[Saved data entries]
>>>
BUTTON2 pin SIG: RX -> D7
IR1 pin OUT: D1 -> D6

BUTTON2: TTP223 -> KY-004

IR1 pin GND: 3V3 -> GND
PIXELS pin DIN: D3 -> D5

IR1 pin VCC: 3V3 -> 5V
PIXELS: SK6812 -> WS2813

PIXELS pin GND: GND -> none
<<<
>>>
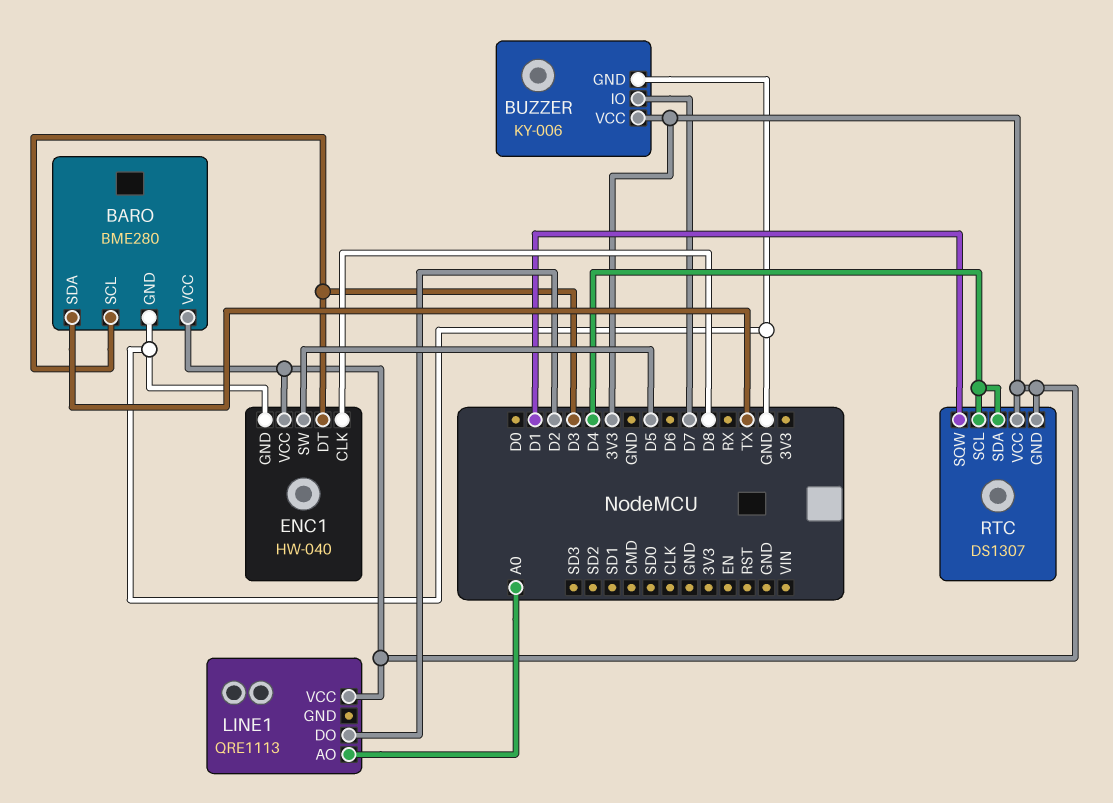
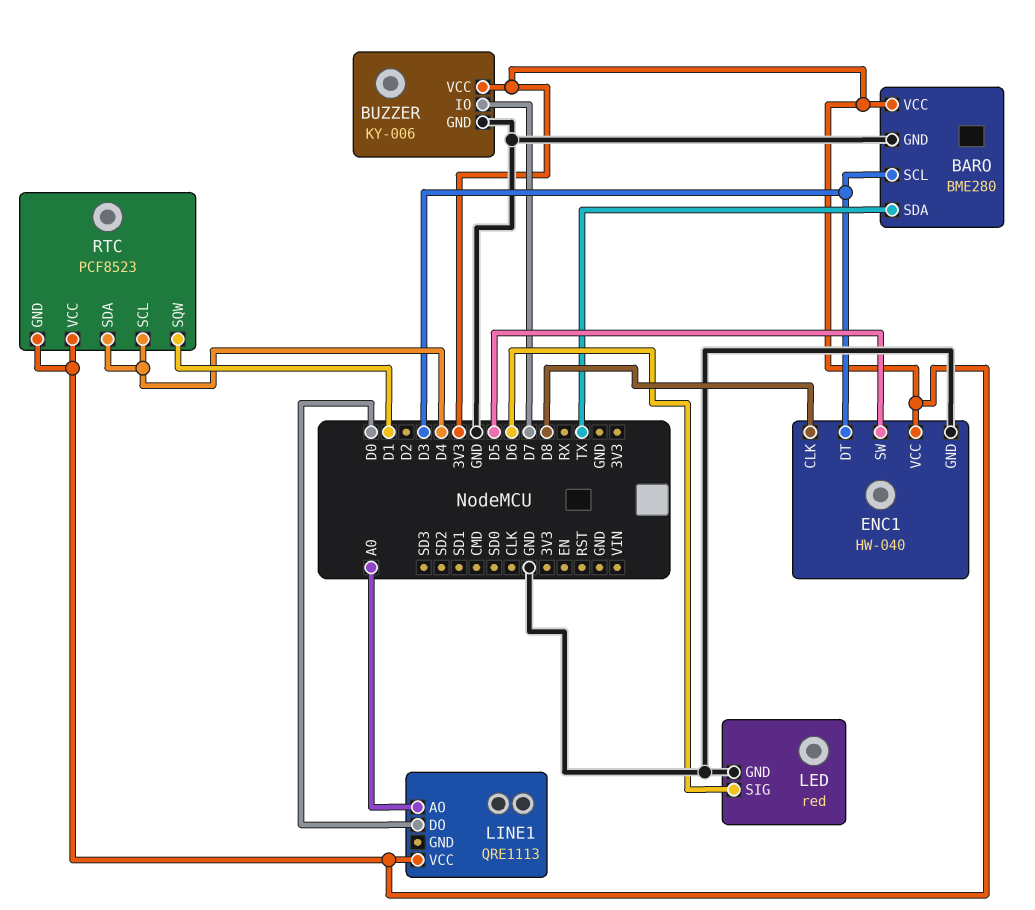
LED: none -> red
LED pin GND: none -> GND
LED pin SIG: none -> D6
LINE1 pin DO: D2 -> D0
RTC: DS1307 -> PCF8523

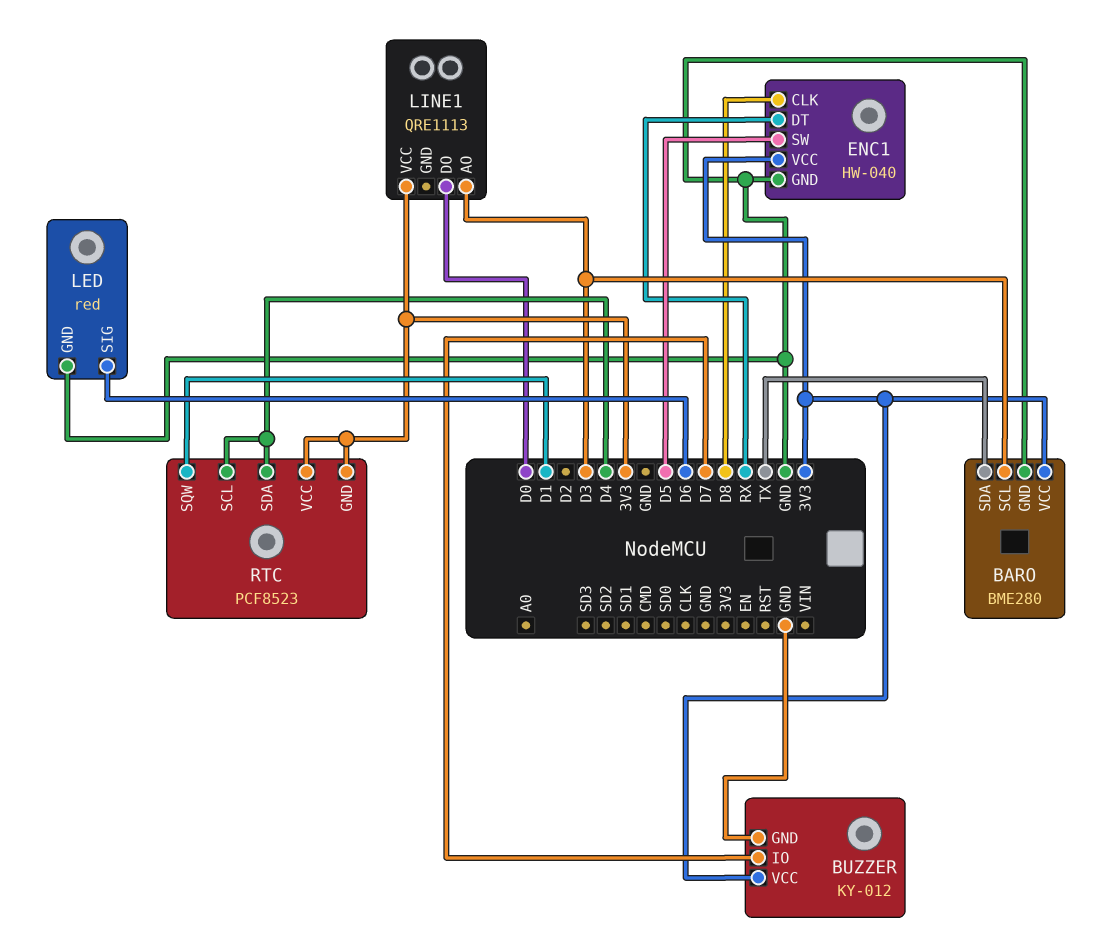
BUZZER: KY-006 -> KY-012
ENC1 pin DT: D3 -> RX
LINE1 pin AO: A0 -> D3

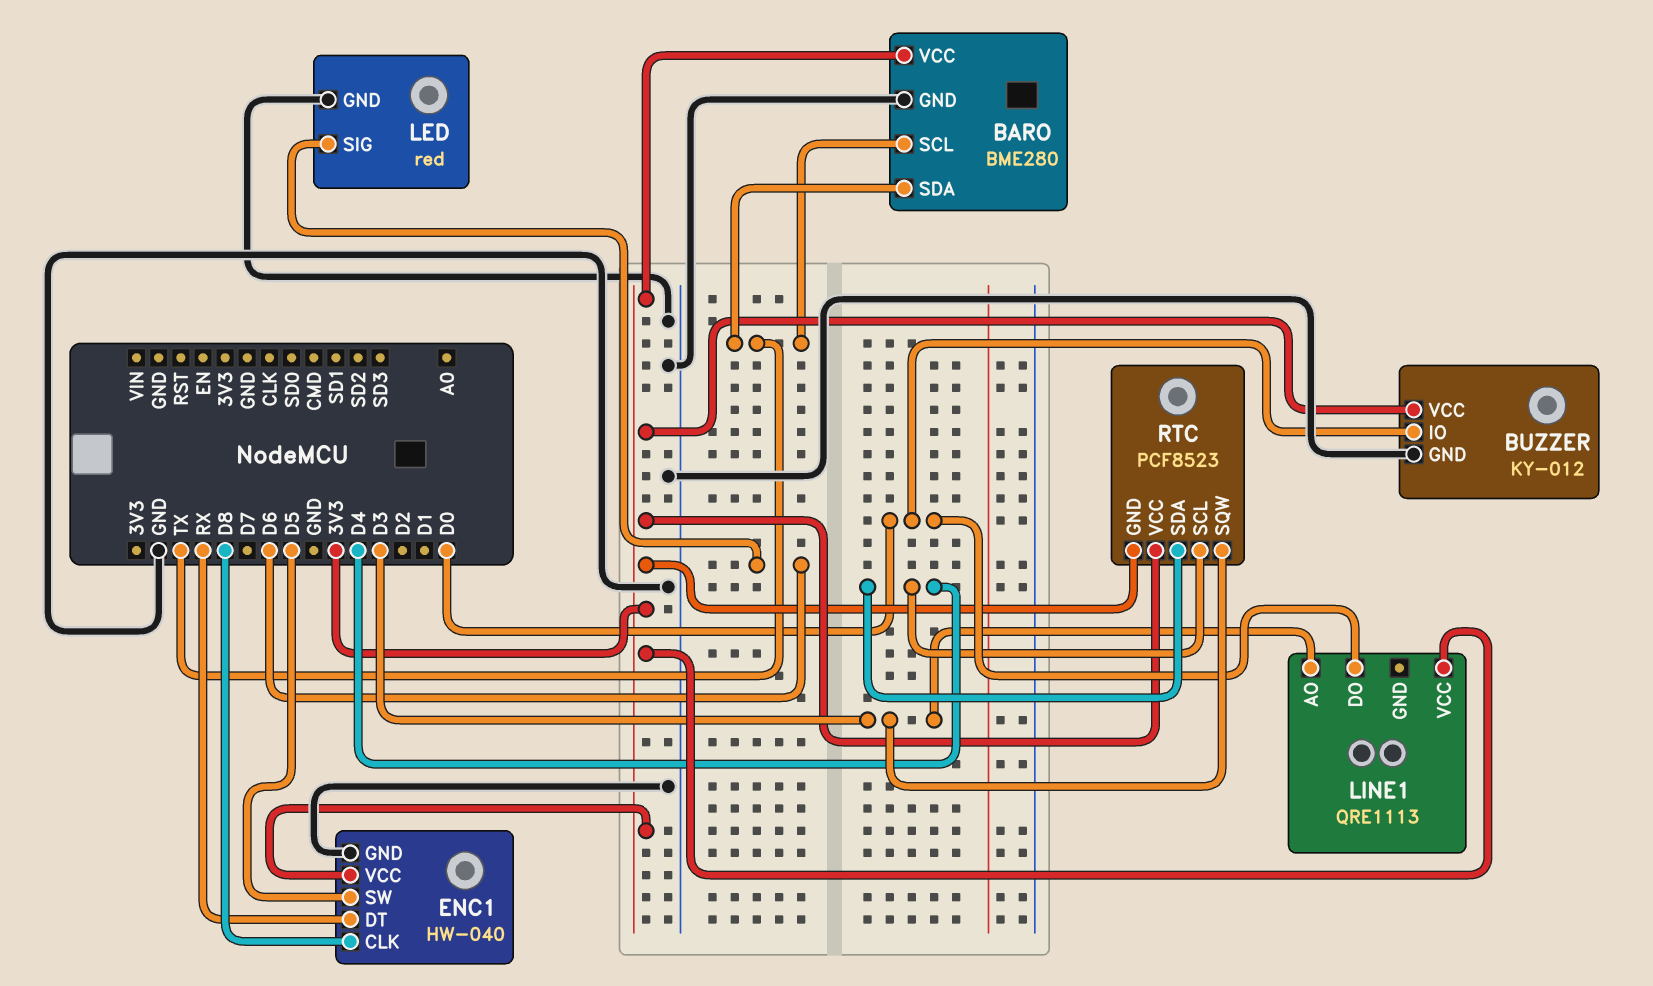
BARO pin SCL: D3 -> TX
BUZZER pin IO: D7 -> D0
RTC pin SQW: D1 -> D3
<<<
Looking at the records above, say how many of their lines include the word "BUZZER", with no other words.

Reply:
2